> [Activity]: Looking at the listing below, retype exactly the lines starting at the one containing "Someone carried the pocket" and ending at the one containing "Someone carried the billfold", both included, and nothing else.

> [Study material]:
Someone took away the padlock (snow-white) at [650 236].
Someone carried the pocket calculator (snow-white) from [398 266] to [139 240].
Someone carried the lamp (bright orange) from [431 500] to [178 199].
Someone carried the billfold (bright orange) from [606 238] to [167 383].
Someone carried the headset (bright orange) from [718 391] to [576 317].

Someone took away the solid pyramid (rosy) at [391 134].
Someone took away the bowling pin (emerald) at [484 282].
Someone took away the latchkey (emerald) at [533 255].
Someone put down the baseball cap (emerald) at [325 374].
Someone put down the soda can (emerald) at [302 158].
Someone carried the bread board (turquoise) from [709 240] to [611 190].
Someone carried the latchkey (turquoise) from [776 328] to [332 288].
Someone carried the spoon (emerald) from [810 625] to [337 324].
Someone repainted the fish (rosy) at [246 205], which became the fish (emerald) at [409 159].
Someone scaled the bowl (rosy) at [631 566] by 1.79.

* * *

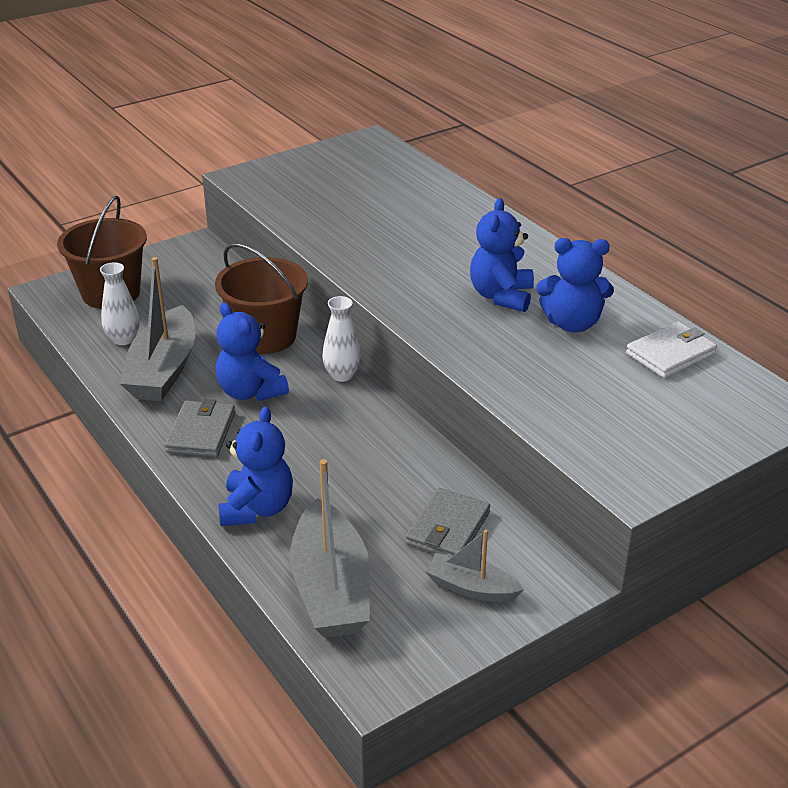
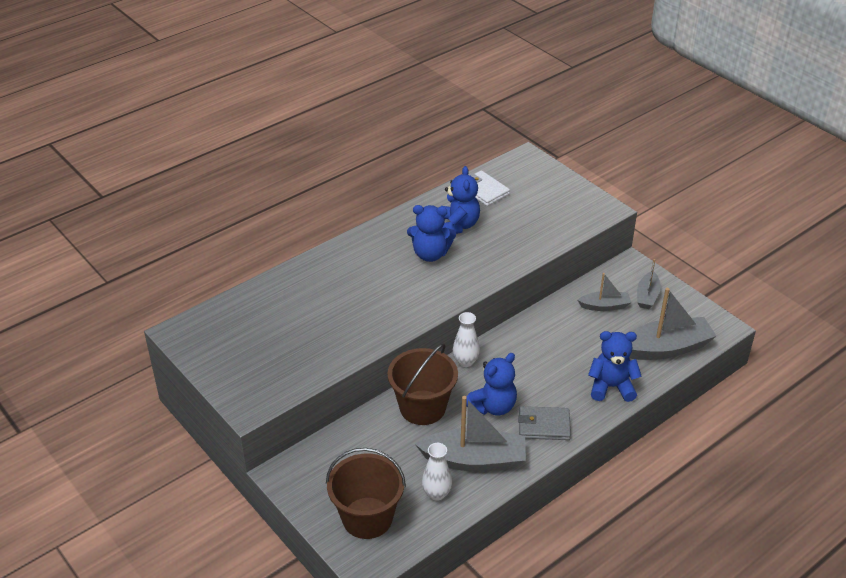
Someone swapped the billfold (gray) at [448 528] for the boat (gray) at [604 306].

> [Expected answer]:
Someone carried the pocket calculator (snow-white) from [398 266] to [139 240].
Someone carried the lamp (bright orange) from [431 500] to [178 199].
Someone carried the billfold (bright orange) from [606 238] to [167 383].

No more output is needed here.